== Supplied data
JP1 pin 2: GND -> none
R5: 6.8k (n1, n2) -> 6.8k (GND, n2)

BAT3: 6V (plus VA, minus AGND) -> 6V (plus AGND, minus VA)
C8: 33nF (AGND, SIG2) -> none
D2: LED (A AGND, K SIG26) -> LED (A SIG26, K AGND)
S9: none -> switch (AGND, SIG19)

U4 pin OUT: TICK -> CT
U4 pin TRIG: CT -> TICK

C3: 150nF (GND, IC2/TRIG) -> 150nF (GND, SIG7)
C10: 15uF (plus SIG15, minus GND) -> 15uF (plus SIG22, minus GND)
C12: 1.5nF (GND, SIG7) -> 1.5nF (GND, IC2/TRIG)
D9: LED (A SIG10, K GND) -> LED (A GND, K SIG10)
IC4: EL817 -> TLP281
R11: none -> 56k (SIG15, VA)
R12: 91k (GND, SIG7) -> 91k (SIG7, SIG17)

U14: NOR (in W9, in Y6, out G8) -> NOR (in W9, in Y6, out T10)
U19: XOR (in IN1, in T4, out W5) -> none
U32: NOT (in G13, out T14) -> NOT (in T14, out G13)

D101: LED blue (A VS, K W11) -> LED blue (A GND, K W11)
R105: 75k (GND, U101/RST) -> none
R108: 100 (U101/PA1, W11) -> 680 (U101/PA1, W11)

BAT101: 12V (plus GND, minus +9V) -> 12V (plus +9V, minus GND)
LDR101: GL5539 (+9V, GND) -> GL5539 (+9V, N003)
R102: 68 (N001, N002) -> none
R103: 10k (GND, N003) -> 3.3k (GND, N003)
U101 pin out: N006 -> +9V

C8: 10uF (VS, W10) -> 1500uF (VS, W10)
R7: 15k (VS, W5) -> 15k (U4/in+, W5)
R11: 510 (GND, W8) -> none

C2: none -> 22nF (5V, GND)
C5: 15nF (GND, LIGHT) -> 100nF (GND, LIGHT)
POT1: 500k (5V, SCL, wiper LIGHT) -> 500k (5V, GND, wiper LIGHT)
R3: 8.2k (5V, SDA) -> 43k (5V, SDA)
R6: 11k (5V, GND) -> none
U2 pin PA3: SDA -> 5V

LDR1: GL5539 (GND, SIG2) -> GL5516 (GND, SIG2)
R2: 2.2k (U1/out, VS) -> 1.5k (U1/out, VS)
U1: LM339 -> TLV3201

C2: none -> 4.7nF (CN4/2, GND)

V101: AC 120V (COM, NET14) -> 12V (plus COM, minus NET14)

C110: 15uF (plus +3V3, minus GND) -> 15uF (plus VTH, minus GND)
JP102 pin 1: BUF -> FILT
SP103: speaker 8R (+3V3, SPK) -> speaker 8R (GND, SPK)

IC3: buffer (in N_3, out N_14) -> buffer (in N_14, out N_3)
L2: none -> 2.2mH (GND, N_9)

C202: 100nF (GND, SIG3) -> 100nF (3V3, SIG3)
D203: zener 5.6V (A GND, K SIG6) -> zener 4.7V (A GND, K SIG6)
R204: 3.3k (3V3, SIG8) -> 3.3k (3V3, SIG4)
====
| Activity |
Output, exactly and with nothing else, the lines from the line containing "R102: 68 (N001, N002) -> none" to the end of the entries.

| Task result |
R102: 68 (N001, N002) -> none
R103: 10k (GND, N003) -> 3.3k (GND, N003)
U101 pin out: N006 -> +9V

C8: 10uF (VS, W10) -> 1500uF (VS, W10)
R7: 15k (VS, W5) -> 15k (U4/in+, W5)
R11: 510 (GND, W8) -> none

C2: none -> 22nF (5V, GND)
C5: 15nF (GND, LIGHT) -> 100nF (GND, LIGHT)
POT1: 500k (5V, SCL, wiper LIGHT) -> 500k (5V, GND, wiper LIGHT)
R3: 8.2k (5V, SDA) -> 43k (5V, SDA)
R6: 11k (5V, GND) -> none
U2 pin PA3: SDA -> 5V

LDR1: GL5539 (GND, SIG2) -> GL5516 (GND, SIG2)
R2: 2.2k (U1/out, VS) -> 1.5k (U1/out, VS)
U1: LM339 -> TLV3201

C2: none -> 4.7nF (CN4/2, GND)

V101: AC 120V (COM, NET14) -> 12V (plus COM, minus NET14)

C110: 15uF (plus +3V3, minus GND) -> 15uF (plus VTH, minus GND)
JP102 pin 1: BUF -> FILT
SP103: speaker 8R (+3V3, SPK) -> speaker 8R (GND, SPK)

IC3: buffer (in N_3, out N_14) -> buffer (in N_14, out N_3)
L2: none -> 2.2mH (GND, N_9)

C202: 100nF (GND, SIG3) -> 100nF (3V3, SIG3)
D203: zener 5.6V (A GND, K SIG6) -> zener 4.7V (A GND, K SIG6)
R204: 3.3k (3V3, SIG8) -> 3.3k (3V3, SIG4)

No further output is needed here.